### Supplied information ###

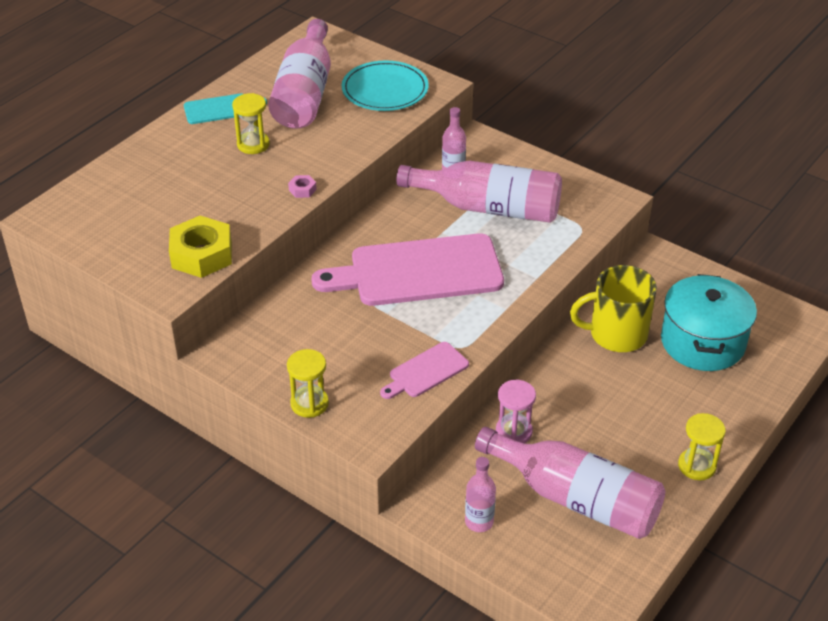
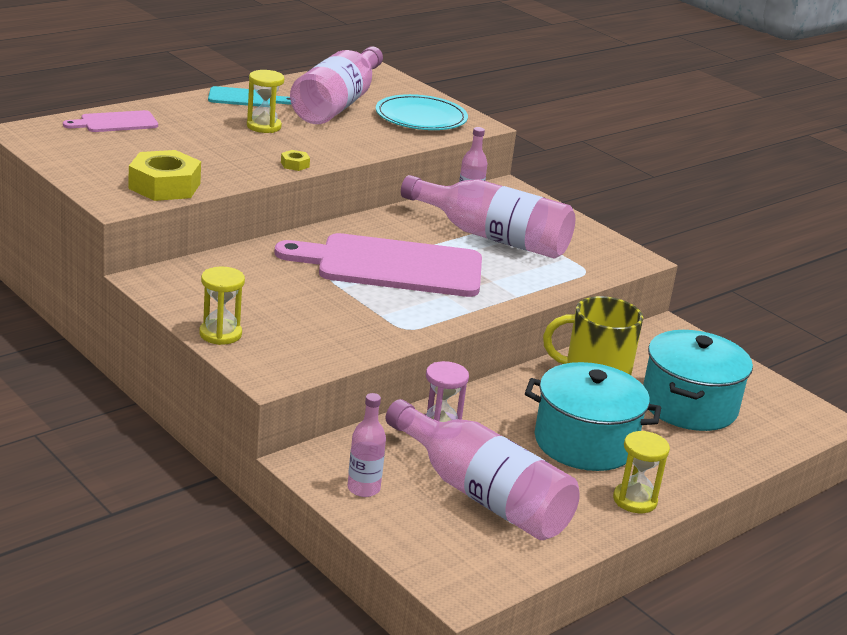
camera: 10 degrees right, 15 degrees down
pink nut [288,175,317,198] -> yellow nut [281,150,310,171]
pink cutting board [380,342,469,399] -> pink cutting board moved to [63,110,158,132]
none -> turquoise pot [525,362,661,471]

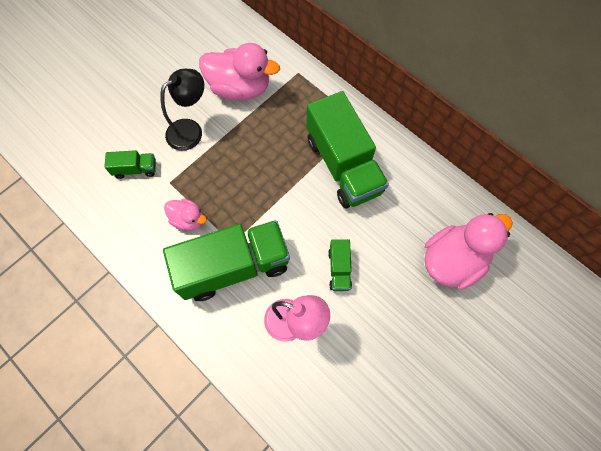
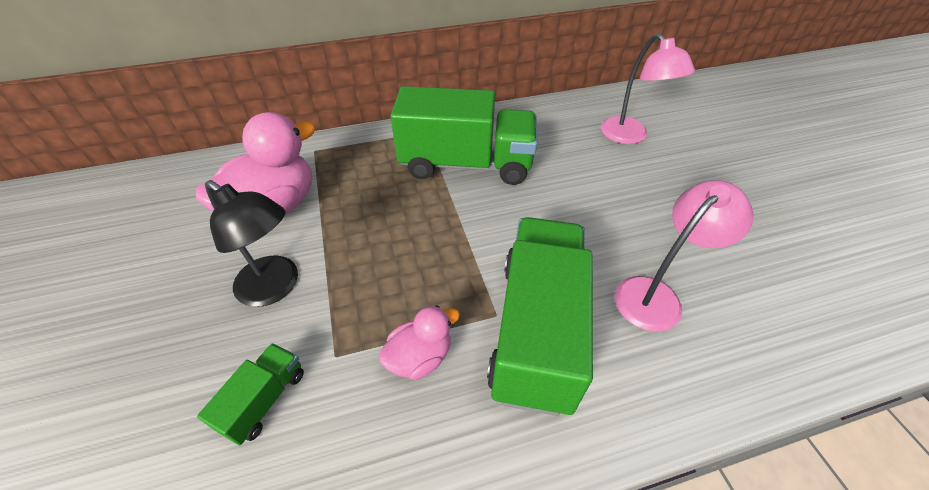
camera: 60 degrees left, 20 degrees down
black lamp [161,69,204,151] -> black lamp turned 135 degrees clockwise [205,180,298,307]
green truck [328,239,352,291] -> none
pink duck [424,213,513,290] -> pink lamp [601,33,695,144]

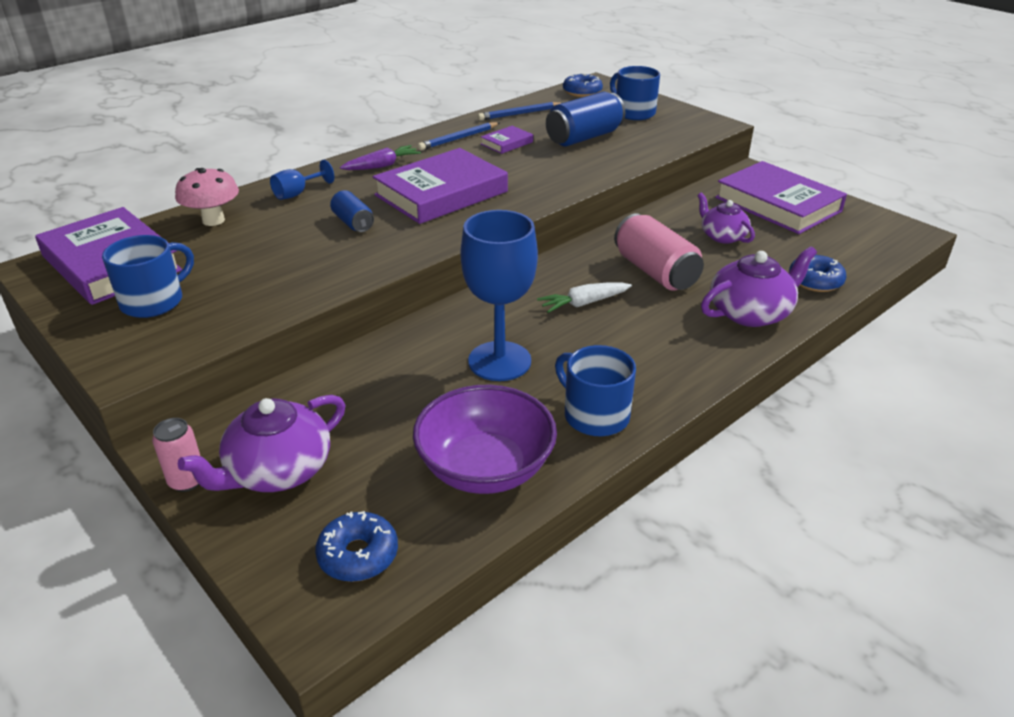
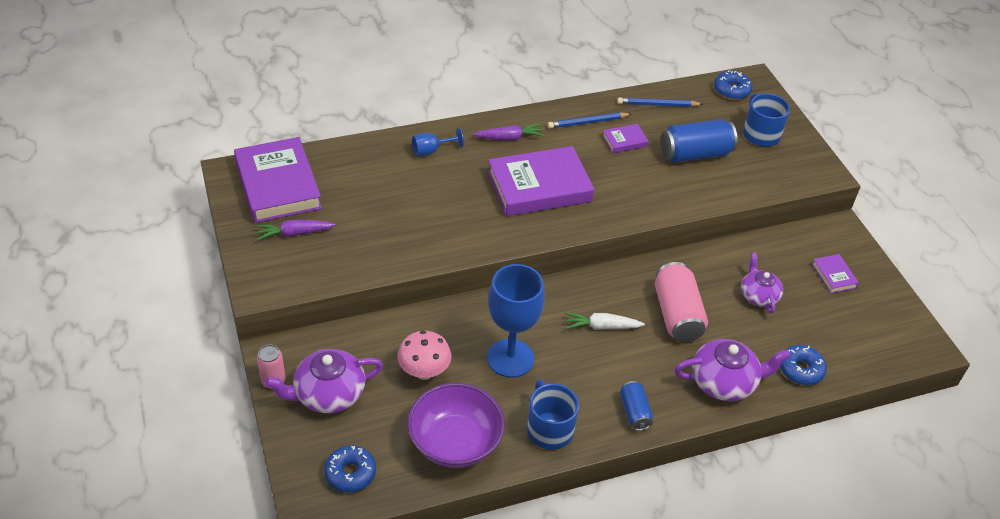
camera: 20 degrees right, 10 degrees up
blue mug [102,235,194,318] -> purple carrot [256,219,336,241]
pink mushroom [175,168,239,226] -> pink mushroom moved to [397,331,451,380]
blue can [330,190,374,232] -> blue can moved to [620,381,653,431]
purple book [715,161,847,234] -> purple book [812,254,859,293], size x0.44

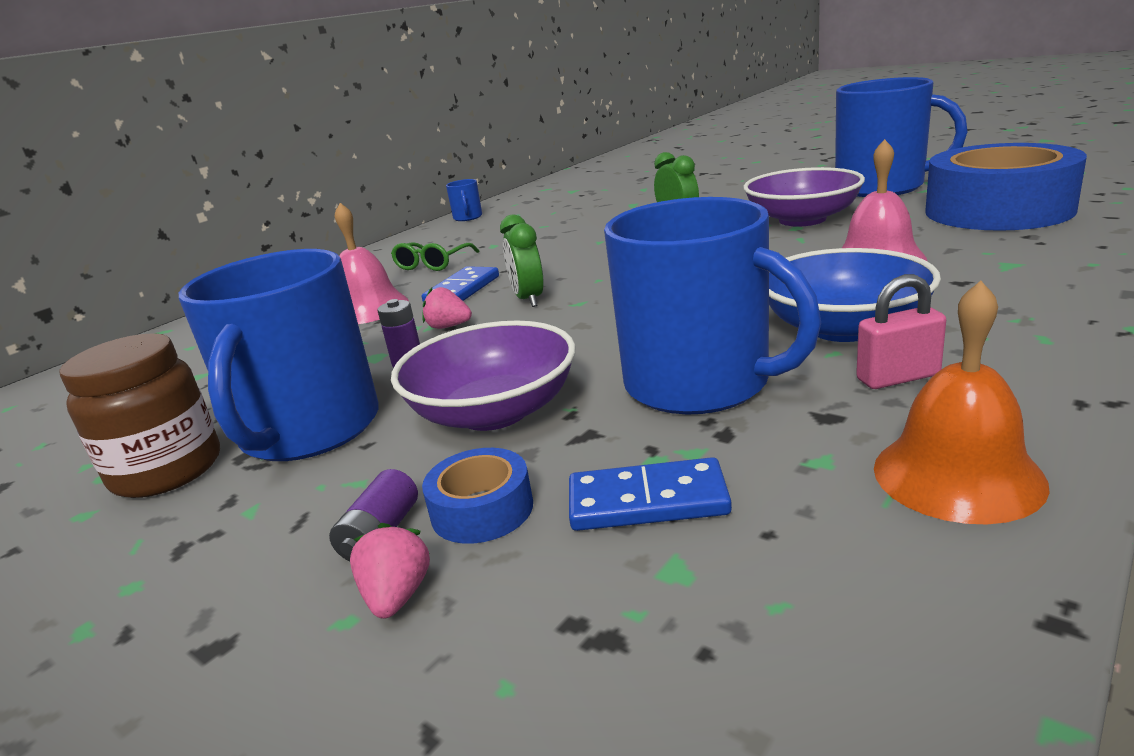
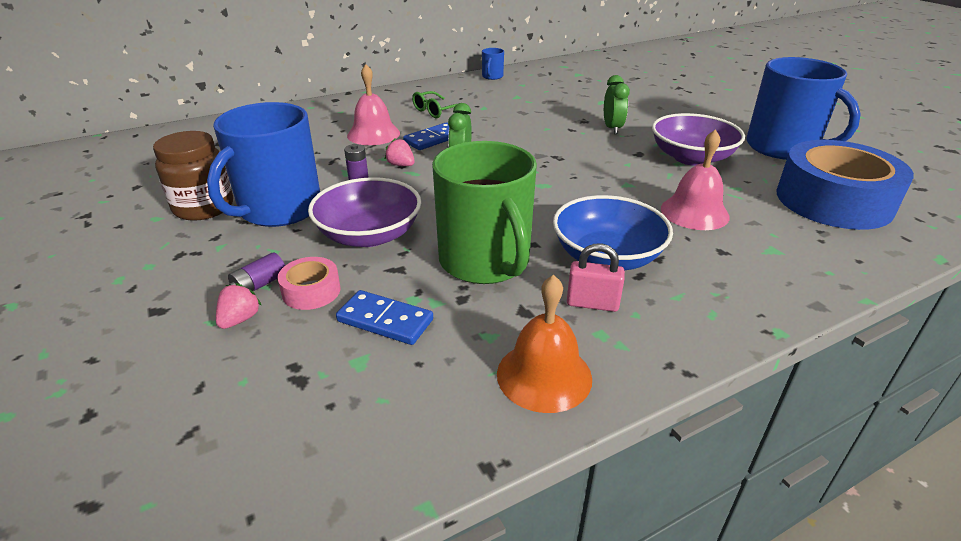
camera: 20 degrees right, 10 degrees up
blue tape [422,448,533,544] -> pink tape [277,257,340,310]
blue mug [604,197,821,414] -> green mug [432,141,537,284]

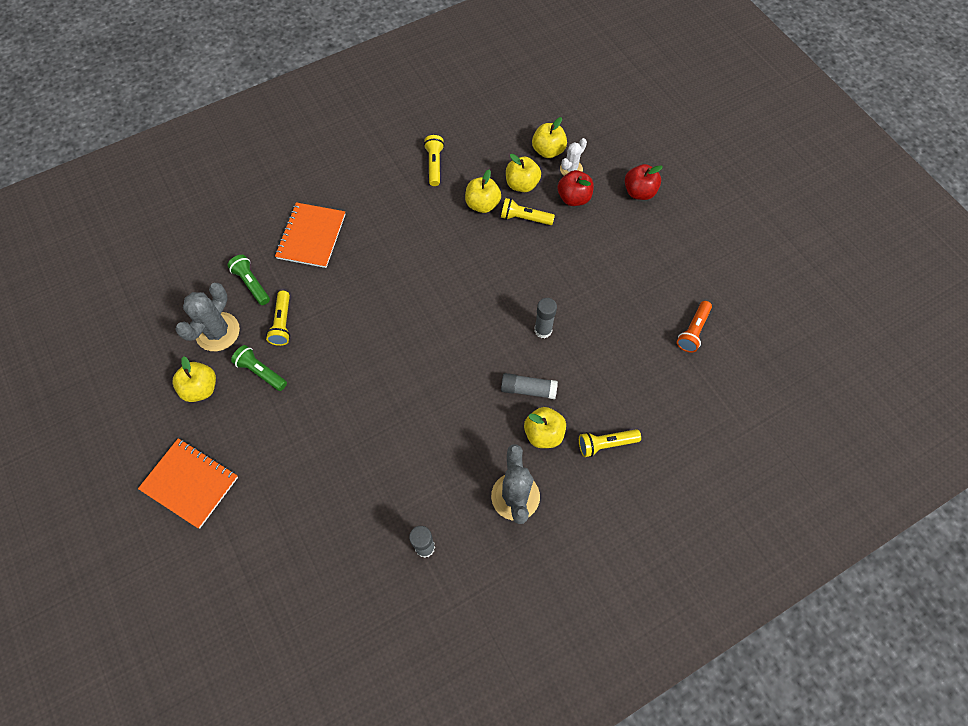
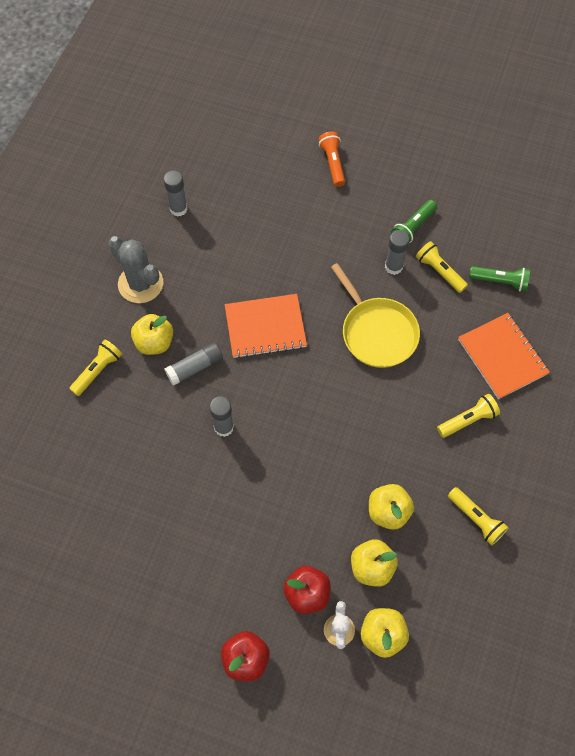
camera: 140 degrees right, 0 degrees up
orange notebook [138,438,238,529] -> orange notebook moved to [225,294,307,358]
yellow apple [173,356,216,402] -> none
grey cactus [175,283,240,351] -> none
green flashlight [231,345,287,391] -> green flashlight turned 135 degrees clockwise [391,200,437,243]
yellow flashlight [501,198,555,225] -> yellow flashlight moved to [437,394,500,438]
orange flashlight [677,301,712,353] -> orange flashlight moved to [318,131,345,187]
none -> yellow pan [331,263,420,368]
none -> grey glue stick [385,230,410,275]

###

Go through the material and copy each line in which the word "purple" occurs.

blue mug [102,235,194,318] -> purple carrot [256,219,336,241]
purple book [715,161,847,234] -> purple book [812,254,859,293], size x0.44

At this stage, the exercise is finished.